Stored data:
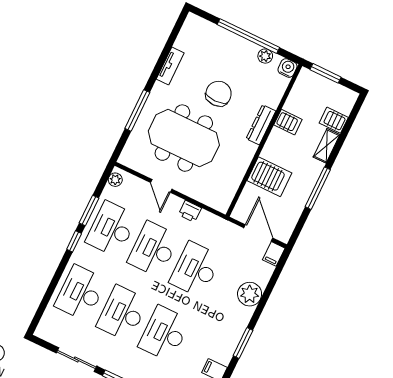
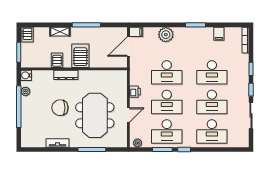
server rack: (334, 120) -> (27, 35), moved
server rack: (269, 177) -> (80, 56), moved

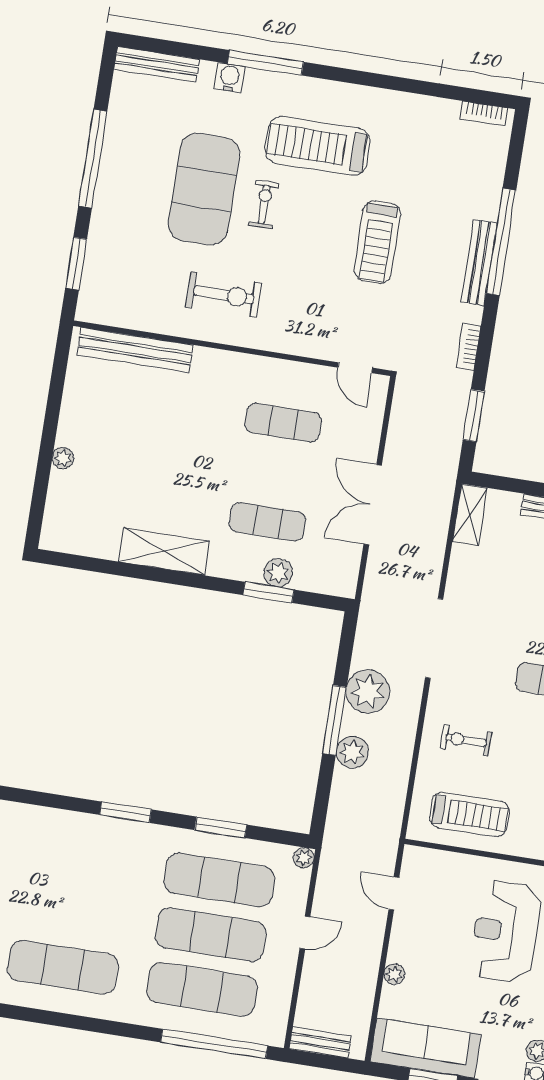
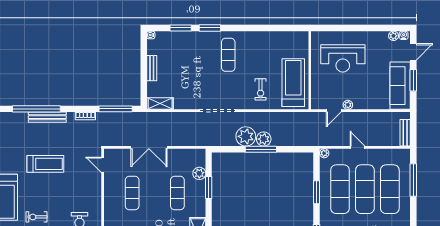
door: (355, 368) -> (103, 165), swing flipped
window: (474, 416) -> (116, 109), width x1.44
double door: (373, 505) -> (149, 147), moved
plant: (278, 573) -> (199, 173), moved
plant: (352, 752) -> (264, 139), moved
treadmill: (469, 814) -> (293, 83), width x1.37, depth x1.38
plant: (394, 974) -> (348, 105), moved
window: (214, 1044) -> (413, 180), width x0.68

◆ Work task ◆
Output each record above exactly as written. Skip any pictures.

◆ Answer to this exercise ◆
server rack: (334, 120) -> (27, 35), moved
server rack: (269, 177) -> (80, 56), moved

door: (355, 368) -> (103, 165), swing flipped
window: (474, 416) -> (116, 109), width x1.44
double door: (373, 505) -> (149, 147), moved
plant: (278, 573) -> (199, 173), moved
plant: (352, 752) -> (264, 139), moved
treadmill: (469, 814) -> (293, 83), width x1.37, depth x1.38
plant: (394, 974) -> (348, 105), moved
window: (214, 1044) -> (413, 180), width x0.68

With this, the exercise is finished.